Request: Reproduce the listing below, starting at the line that contains "buttress [246, 532]" and ending at the final line of the listing, with no changes.
________________
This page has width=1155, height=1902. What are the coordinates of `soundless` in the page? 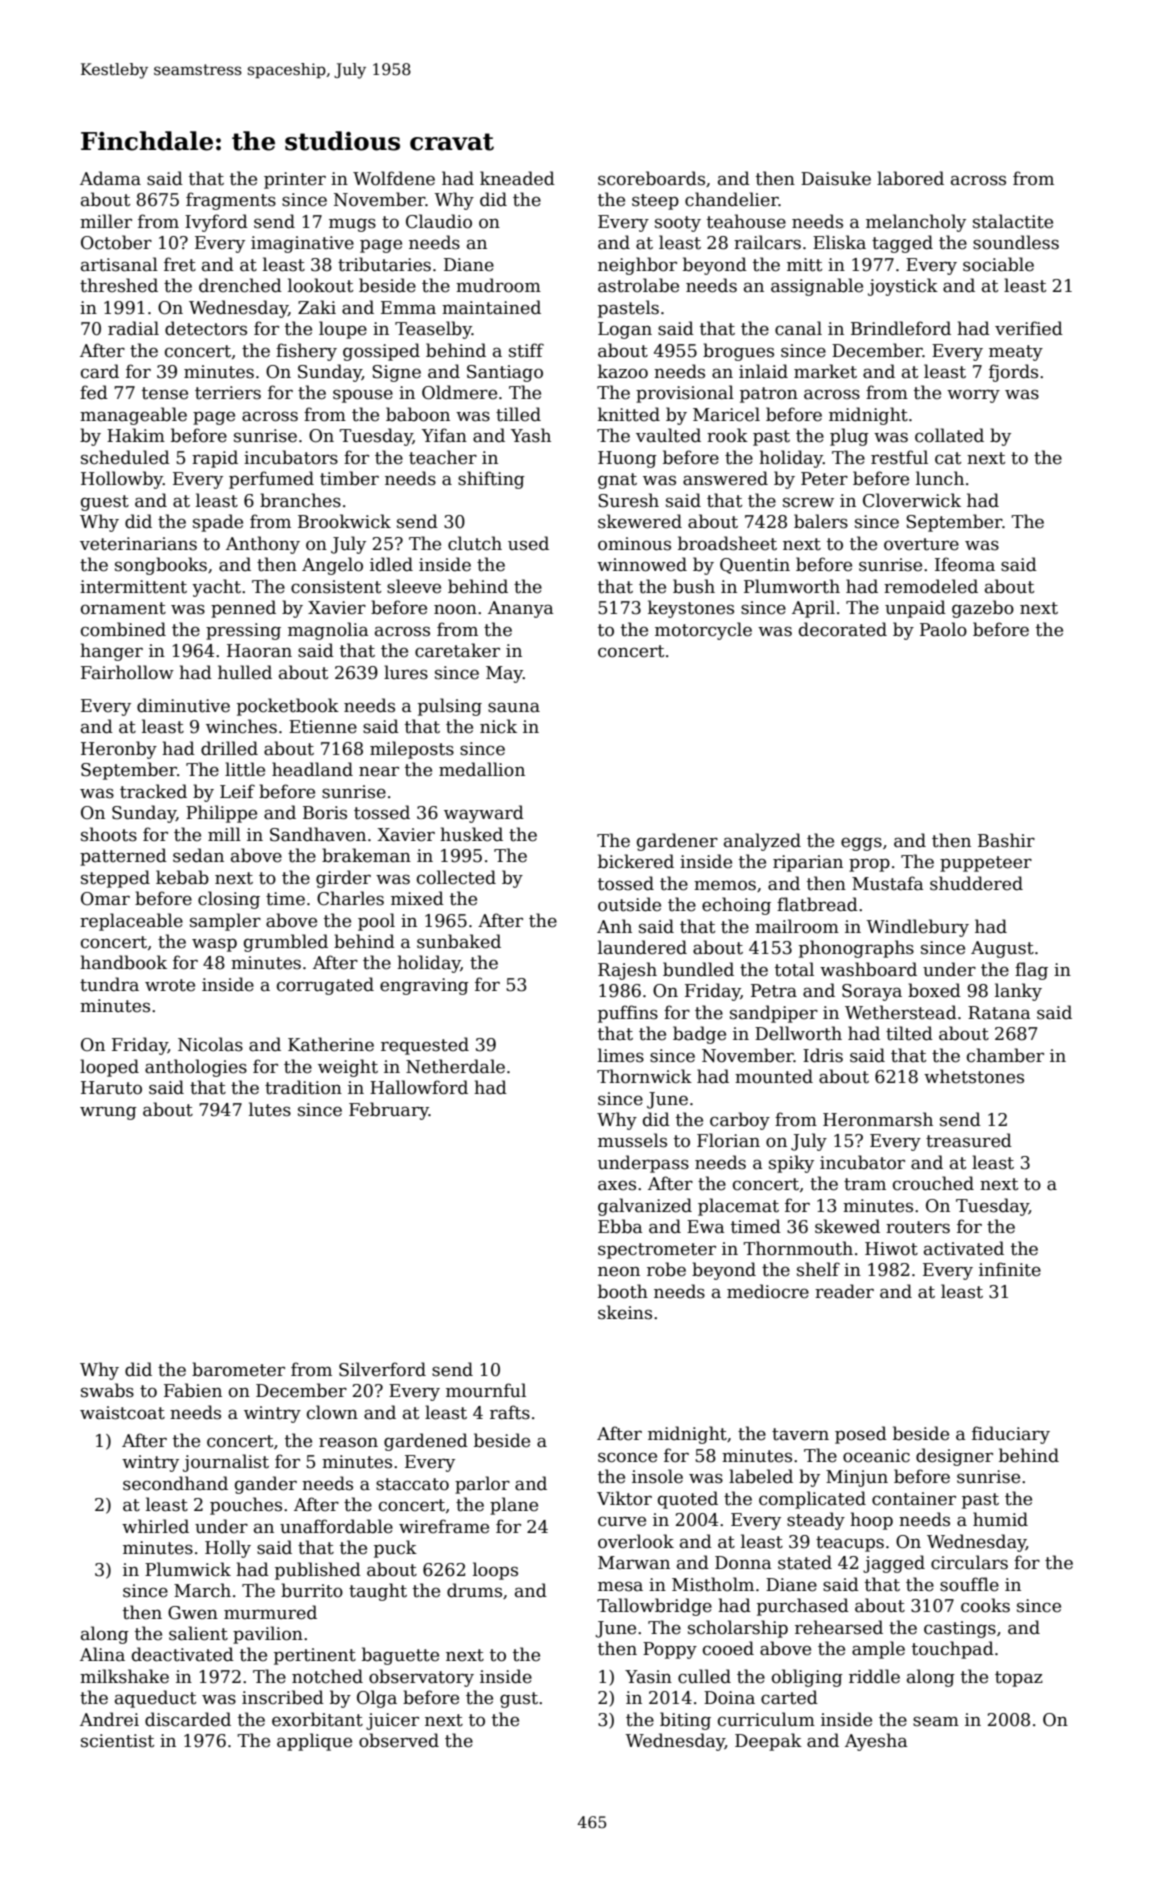 It's located at (1016, 242).
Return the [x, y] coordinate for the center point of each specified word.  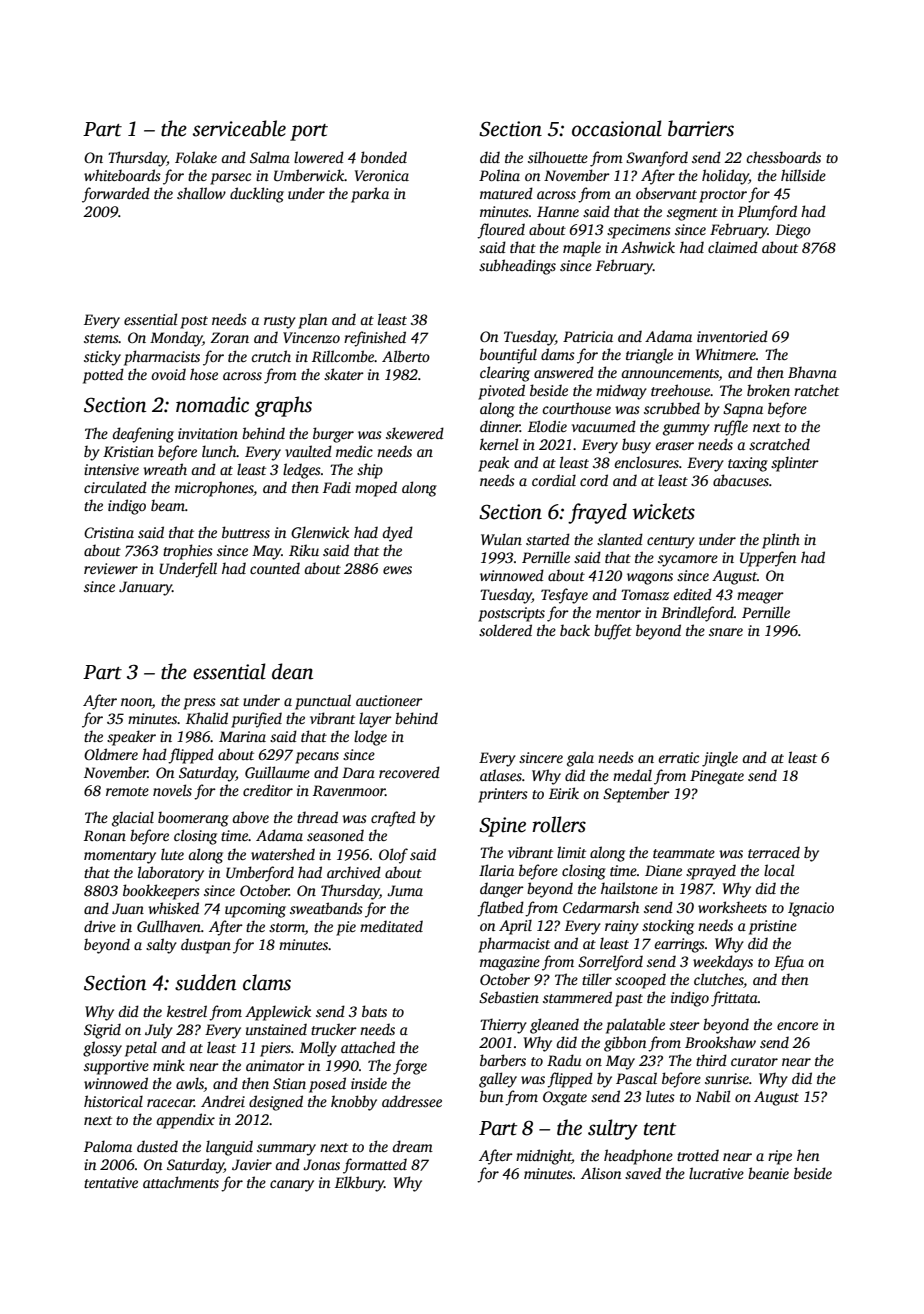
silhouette [558, 157]
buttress [246, 532]
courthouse [577, 408]
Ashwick [648, 247]
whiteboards [122, 175]
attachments [181, 1182]
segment [692, 214]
________________
Response below:
buttress [246, 532]
courthouse [577, 408]
Ashwick [648, 247]
whiteboards [122, 175]
attachments [181, 1182]
segment [692, 214]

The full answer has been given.